#### Problem requirements:
Copy each record exactly, word for word.

#### Exercise data:
= Beginning of Section =
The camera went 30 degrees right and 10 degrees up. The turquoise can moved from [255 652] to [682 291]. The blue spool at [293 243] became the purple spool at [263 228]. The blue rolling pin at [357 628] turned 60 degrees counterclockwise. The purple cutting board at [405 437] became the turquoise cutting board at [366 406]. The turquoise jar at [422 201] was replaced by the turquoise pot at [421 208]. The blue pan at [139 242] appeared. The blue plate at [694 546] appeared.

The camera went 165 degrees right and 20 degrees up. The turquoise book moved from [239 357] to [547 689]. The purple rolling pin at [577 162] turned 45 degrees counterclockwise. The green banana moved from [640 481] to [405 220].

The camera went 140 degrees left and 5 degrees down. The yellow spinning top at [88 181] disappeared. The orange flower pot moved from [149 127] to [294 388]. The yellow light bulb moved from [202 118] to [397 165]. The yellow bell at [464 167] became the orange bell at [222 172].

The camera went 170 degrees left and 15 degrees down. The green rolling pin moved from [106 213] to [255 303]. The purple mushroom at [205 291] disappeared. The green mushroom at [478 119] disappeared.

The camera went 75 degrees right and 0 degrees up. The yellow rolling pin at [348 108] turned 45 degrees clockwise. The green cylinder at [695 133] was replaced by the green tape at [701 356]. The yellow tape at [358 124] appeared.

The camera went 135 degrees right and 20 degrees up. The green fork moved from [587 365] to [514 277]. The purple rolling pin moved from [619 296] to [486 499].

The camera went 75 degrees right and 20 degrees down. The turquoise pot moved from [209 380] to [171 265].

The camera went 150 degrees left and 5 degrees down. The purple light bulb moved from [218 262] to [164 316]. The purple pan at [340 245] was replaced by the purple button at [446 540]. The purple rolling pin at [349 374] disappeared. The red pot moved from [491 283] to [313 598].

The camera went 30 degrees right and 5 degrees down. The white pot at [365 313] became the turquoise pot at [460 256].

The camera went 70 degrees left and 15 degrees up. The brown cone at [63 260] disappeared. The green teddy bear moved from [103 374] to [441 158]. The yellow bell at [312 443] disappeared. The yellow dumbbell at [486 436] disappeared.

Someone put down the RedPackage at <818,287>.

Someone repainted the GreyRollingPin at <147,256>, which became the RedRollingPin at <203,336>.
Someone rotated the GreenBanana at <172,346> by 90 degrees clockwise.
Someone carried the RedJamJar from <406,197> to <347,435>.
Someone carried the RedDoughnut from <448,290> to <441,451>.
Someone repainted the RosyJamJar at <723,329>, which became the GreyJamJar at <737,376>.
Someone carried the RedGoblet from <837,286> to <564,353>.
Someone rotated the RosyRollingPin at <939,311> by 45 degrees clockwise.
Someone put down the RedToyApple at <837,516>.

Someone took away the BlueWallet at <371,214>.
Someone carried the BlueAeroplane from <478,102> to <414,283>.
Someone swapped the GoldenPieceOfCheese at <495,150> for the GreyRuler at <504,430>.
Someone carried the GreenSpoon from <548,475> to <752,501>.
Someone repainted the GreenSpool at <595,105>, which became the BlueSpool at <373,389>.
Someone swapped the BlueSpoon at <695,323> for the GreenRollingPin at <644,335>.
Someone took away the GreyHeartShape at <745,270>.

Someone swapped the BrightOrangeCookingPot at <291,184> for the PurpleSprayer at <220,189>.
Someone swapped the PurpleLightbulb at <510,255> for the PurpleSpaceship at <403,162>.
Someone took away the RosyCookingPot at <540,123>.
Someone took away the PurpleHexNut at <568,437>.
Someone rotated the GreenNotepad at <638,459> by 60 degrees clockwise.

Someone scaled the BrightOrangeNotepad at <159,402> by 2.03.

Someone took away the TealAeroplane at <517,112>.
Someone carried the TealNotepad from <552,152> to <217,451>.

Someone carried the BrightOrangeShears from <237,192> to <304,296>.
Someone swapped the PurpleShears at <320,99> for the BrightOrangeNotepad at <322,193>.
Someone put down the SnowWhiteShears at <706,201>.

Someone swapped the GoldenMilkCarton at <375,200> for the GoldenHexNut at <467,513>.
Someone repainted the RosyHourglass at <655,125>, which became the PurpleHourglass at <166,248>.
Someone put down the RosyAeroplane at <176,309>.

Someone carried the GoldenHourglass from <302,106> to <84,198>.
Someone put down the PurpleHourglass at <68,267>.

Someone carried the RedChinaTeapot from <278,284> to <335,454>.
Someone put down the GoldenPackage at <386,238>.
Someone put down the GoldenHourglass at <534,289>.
= End of Section =
#### Reply to the task:
The camera went 30 degrees right and 10 degrees up. The turquoise can moved from [255 652] to [682 291]. The blue spool at [293 243] became the purple spool at [263 228]. The blue rolling pin at [357 628] turned 60 degrees counterclockwise. The purple cutting board at [405 437] became the turquoise cutting board at [366 406]. The turquoise jar at [422 201] was replaced by the turquoise pot at [421 208]. The blue pan at [139 242] appeared. The blue plate at [694 546] appeared.

The camera went 165 degrees right and 20 degrees up. The turquoise book moved from [239 357] to [547 689]. The purple rolling pin at [577 162] turned 45 degrees counterclockwise. The green banana moved from [640 481] to [405 220].

The camera went 140 degrees left and 5 degrees down. The yellow spinning top at [88 181] disappeared. The orange flower pot moved from [149 127] to [294 388]. The yellow light bulb moved from [202 118] to [397 165]. The yellow bell at [464 167] became the orange bell at [222 172].

The camera went 170 degrees left and 15 degrees down. The green rolling pin moved from [106 213] to [255 303]. The purple mushroom at [205 291] disappeared. The green mushroom at [478 119] disappeared.

The camera went 75 degrees right and 0 degrees up. The yellow rolling pin at [348 108] turned 45 degrees clockwise. The green cylinder at [695 133] was replaced by the green tape at [701 356]. The yellow tape at [358 124] appeared.

The camera went 135 degrees right and 20 degrees up. The green fork moved from [587 365] to [514 277]. The purple rolling pin moved from [619 296] to [486 499].

The camera went 75 degrees right and 20 degrees down. The turquoise pot moved from [209 380] to [171 265].

The camera went 150 degrees left and 5 degrees down. The purple light bulb moved from [218 262] to [164 316]. The purple pan at [340 245] was replaced by the purple button at [446 540]. The purple rolling pin at [349 374] disappeared. The red pot moved from [491 283] to [313 598].

The camera went 30 degrees right and 5 degrees down. The white pot at [365 313] became the turquoise pot at [460 256].

The camera went 70 degrees left and 15 degrees up. The brown cone at [63 260] disappeared. The green teddy bear moved from [103 374] to [441 158]. The yellow bell at [312 443] disappeared. The yellow dumbbell at [486 436] disappeared.

Someone put down the RedPackage at <818,287>.

Someone repainted the GreyRollingPin at <147,256>, which became the RedRollingPin at <203,336>.
Someone rotated the GreenBanana at <172,346> by 90 degrees clockwise.
Someone carried the RedJamJar from <406,197> to <347,435>.
Someone carried the RedDoughnut from <448,290> to <441,451>.
Someone repainted the RosyJamJar at <723,329>, which became the GreyJamJar at <737,376>.
Someone carried the RedGoblet from <837,286> to <564,353>.
Someone rotated the RosyRollingPin at <939,311> by 45 degrees clockwise.
Someone put down the RedToyApple at <837,516>.

Someone took away the BlueWallet at <371,214>.
Someone carried the BlueAeroplane from <478,102> to <414,283>.
Someone swapped the GoldenPieceOfCheese at <495,150> for the GreyRuler at <504,430>.
Someone carried the GreenSpoon from <548,475> to <752,501>.
Someone repainted the GreenSpool at <595,105>, which became the BlueSpool at <373,389>.
Someone swapped the BlueSpoon at <695,323> for the GreenRollingPin at <644,335>.
Someone took away the GreyHeartShape at <745,270>.

Someone swapped the BrightOrangeCookingPot at <291,184> for the PurpleSprayer at <220,189>.
Someone swapped the PurpleLightbulb at <510,255> for the PurpleSpaceship at <403,162>.
Someone took away the RosyCookingPot at <540,123>.
Someone took away the PurpleHexNut at <568,437>.
Someone rotated the GreenNotepad at <638,459> by 60 degrees clockwise.

Someone scaled the BrightOrangeNotepad at <159,402> by 2.03.

Someone took away the TealAeroplane at <517,112>.
Someone carried the TealNotepad from <552,152> to <217,451>.

Someone carried the BrightOrangeShears from <237,192> to <304,296>.
Someone swapped the PurpleShears at <320,99> for the BrightOrangeNotepad at <322,193>.
Someone put down the SnowWhiteShears at <706,201>.

Someone swapped the GoldenMilkCarton at <375,200> for the GoldenHexNut at <467,513>.
Someone repainted the RosyHourglass at <655,125>, which became the PurpleHourglass at <166,248>.
Someone put down the RosyAeroplane at <176,309>.

Someone carried the GoldenHourglass from <302,106> to <84,198>.
Someone put down the PurpleHourglass at <68,267>.

Someone carried the RedChinaTeapot from <278,284> to <335,454>.
Someone put down the GoldenPackage at <386,238>.
Someone put down the GoldenHourglass at <534,289>.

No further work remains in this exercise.